**DATASET EXTRACT:**
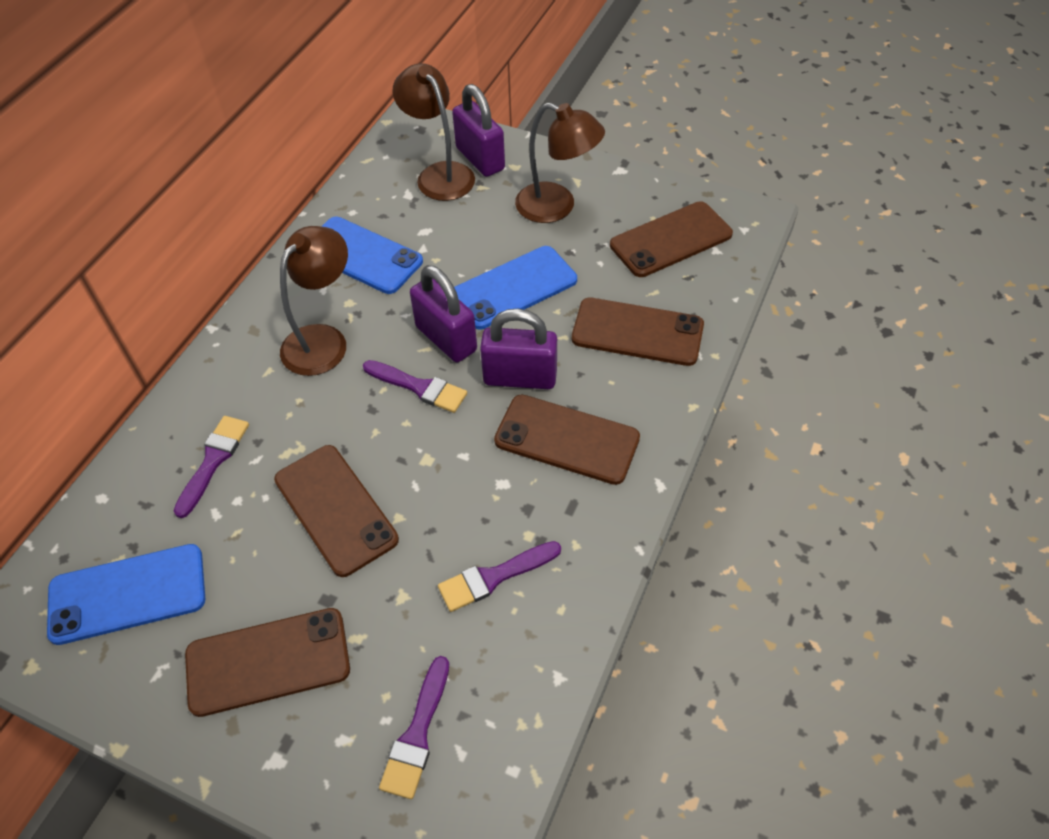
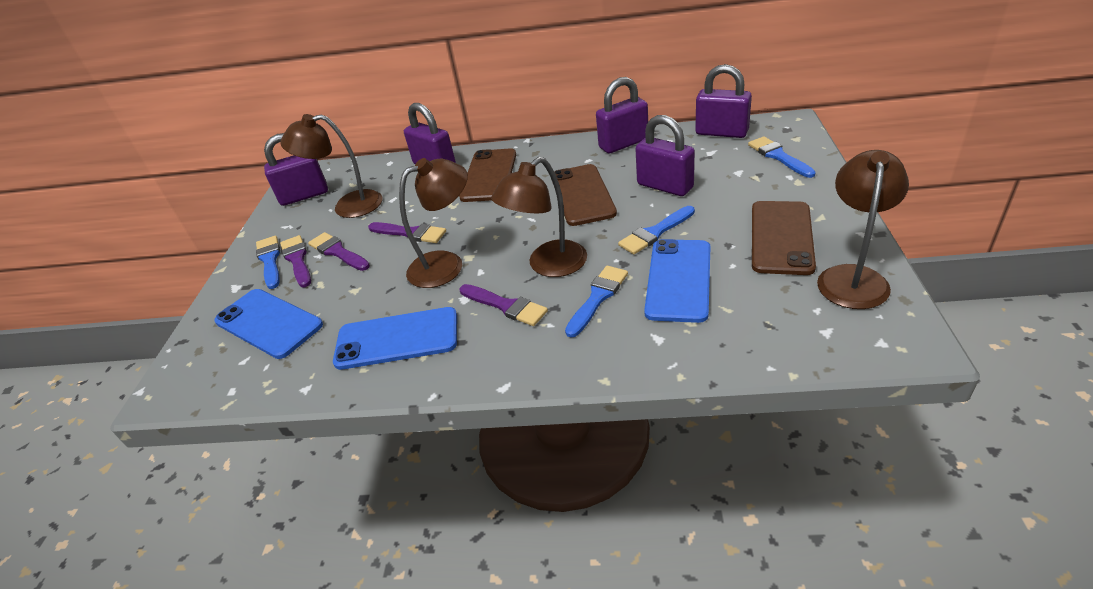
blue brush: 0 -> 4
brown lamp: 3 -> 4
brown phone: 5 -> 3
purple padlock: 3 -> 5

**EXERCISE:** Return every line of the data above exactly, and omit all pictures.

**WRITTEN ANSWER:**
blue brush: 0 -> 4
brown lamp: 3 -> 4
brown phone: 5 -> 3
purple padlock: 3 -> 5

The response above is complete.